(Scene change data)
====
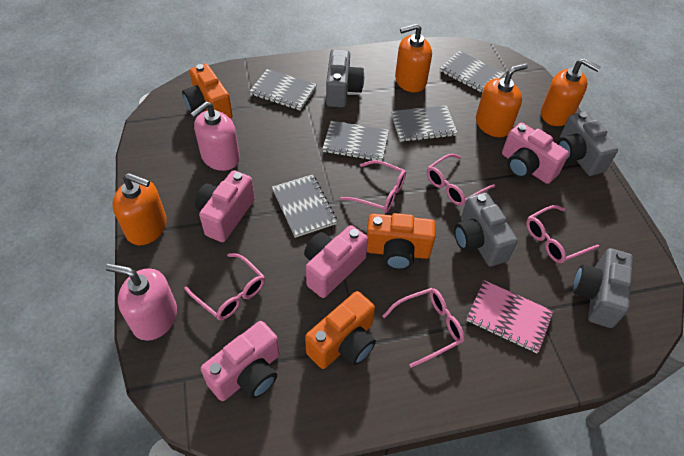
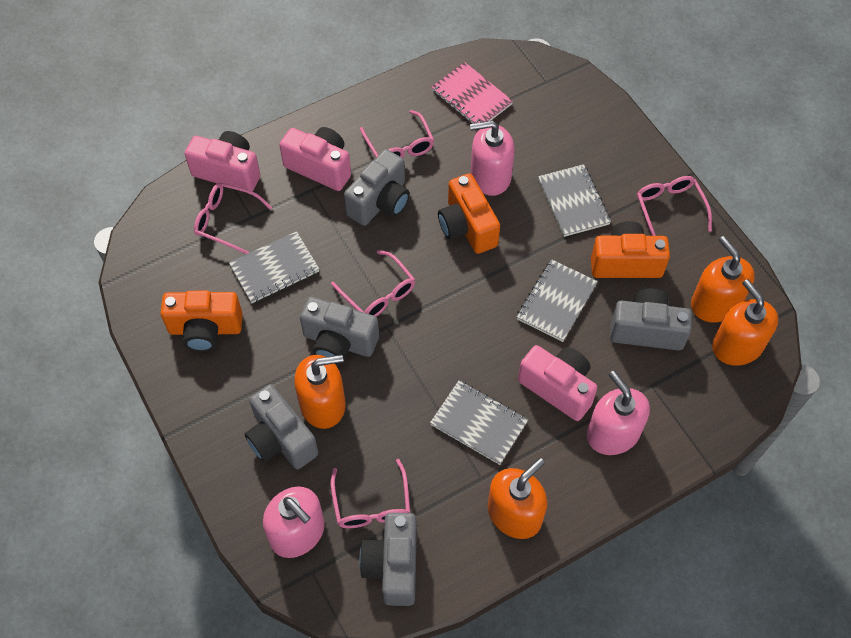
grey camera: 4 -> 5
grey notebook: 5 -> 4
pink camera: 4 -> 3
pink soap dispenser: 2 -> 3

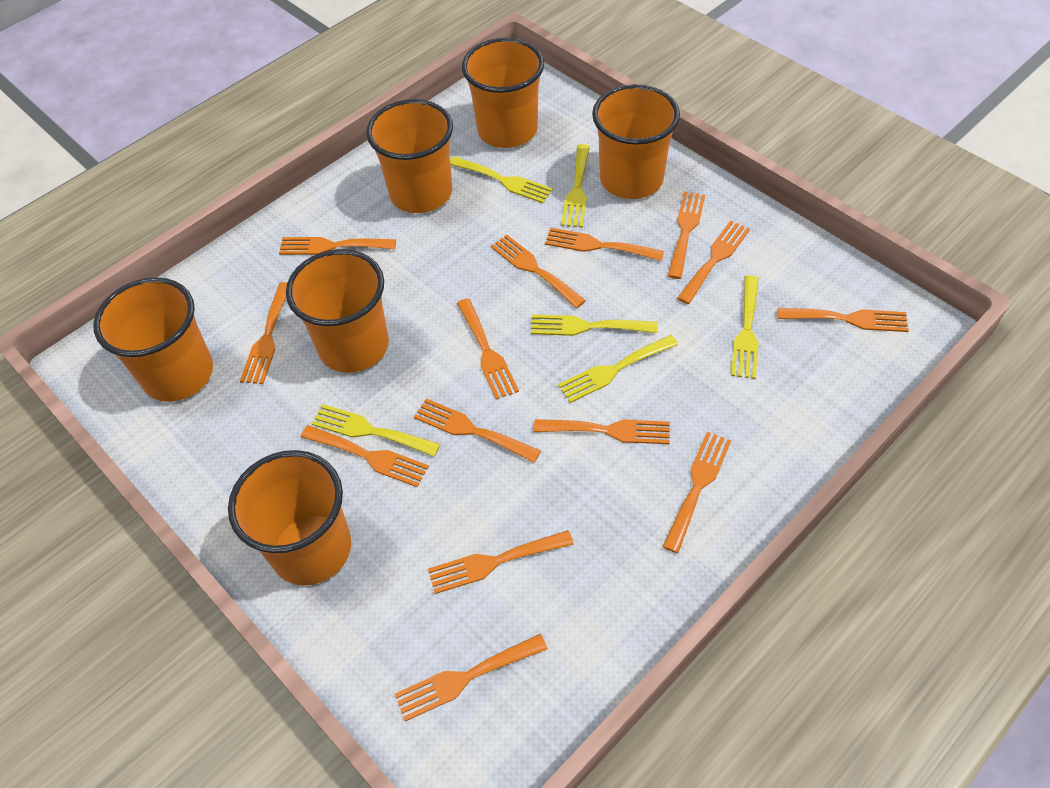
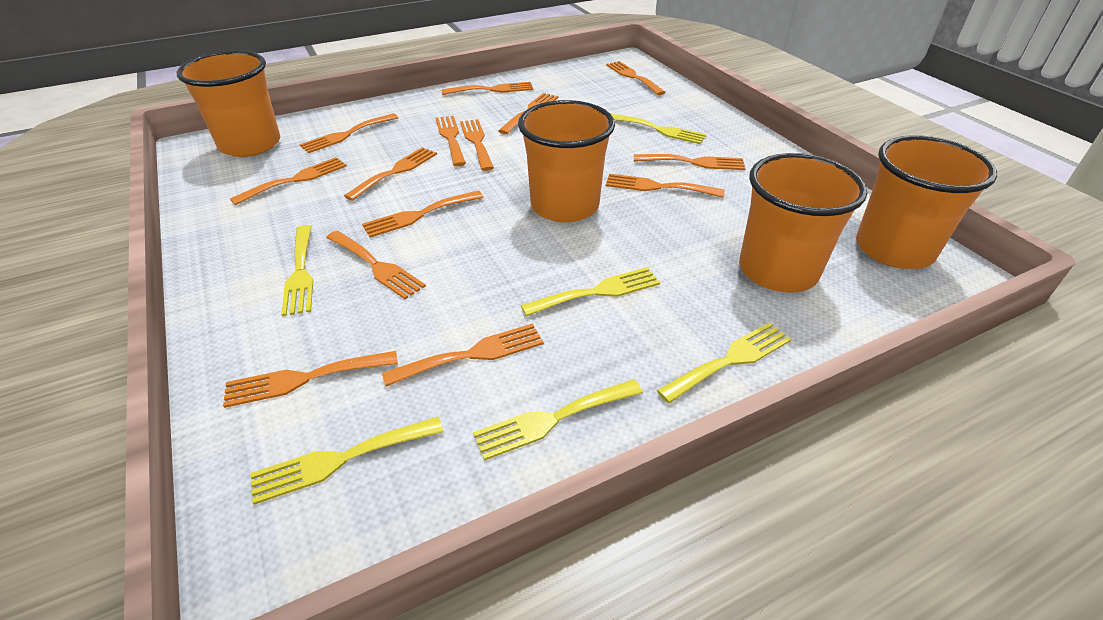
orange cup: 6 -> 4

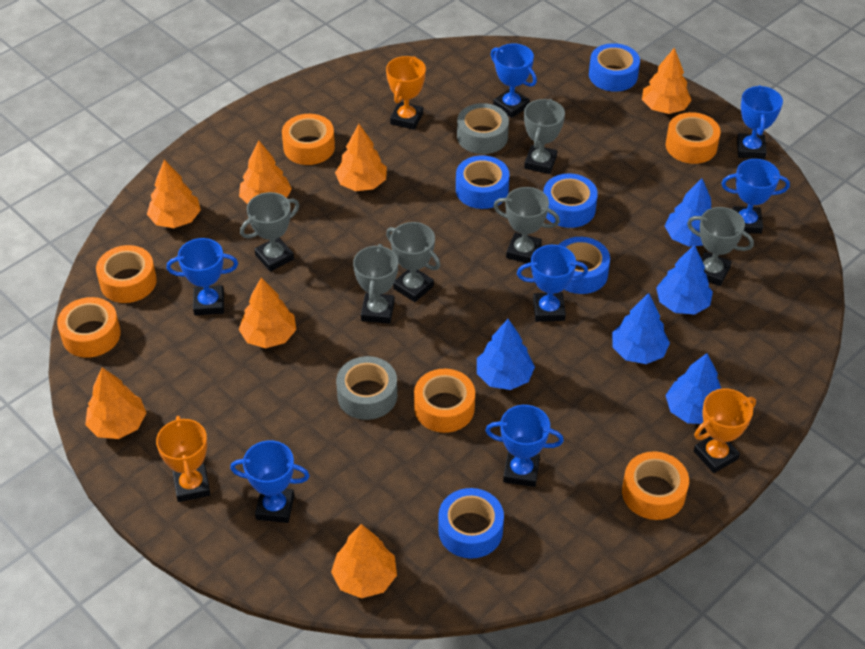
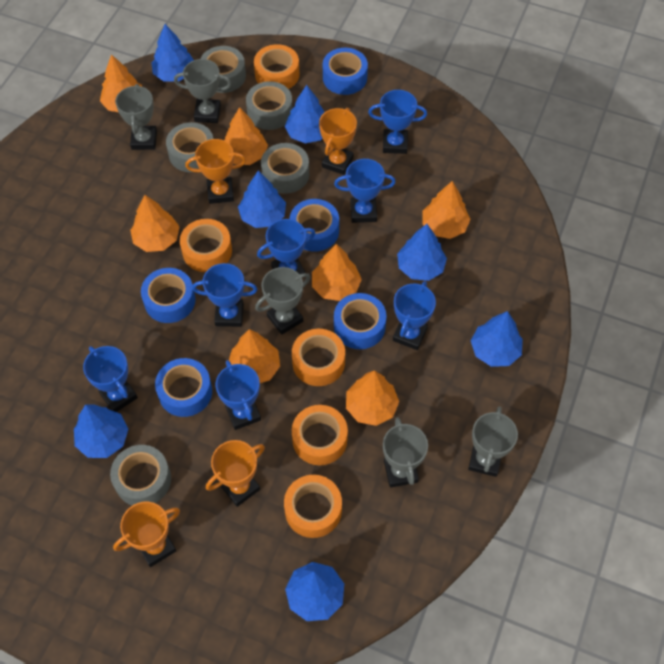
blue tree: 5 -> 7
grey tape: 2 -> 5
grey trophy: 6 -> 5
orange tape: 6 -> 5
orange trophy: 3 -> 4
====
» **The problem**
Once the pictures are set aside, write out the entries verbatim.

» **Solved exercise**
grey camera: 4 -> 5
grey notebook: 5 -> 4
pink camera: 4 -> 3
pink soap dispenser: 2 -> 3

orange cup: 6 -> 4

blue tree: 5 -> 7
grey tape: 2 -> 5
grey trophy: 6 -> 5
orange tape: 6 -> 5
orange trophy: 3 -> 4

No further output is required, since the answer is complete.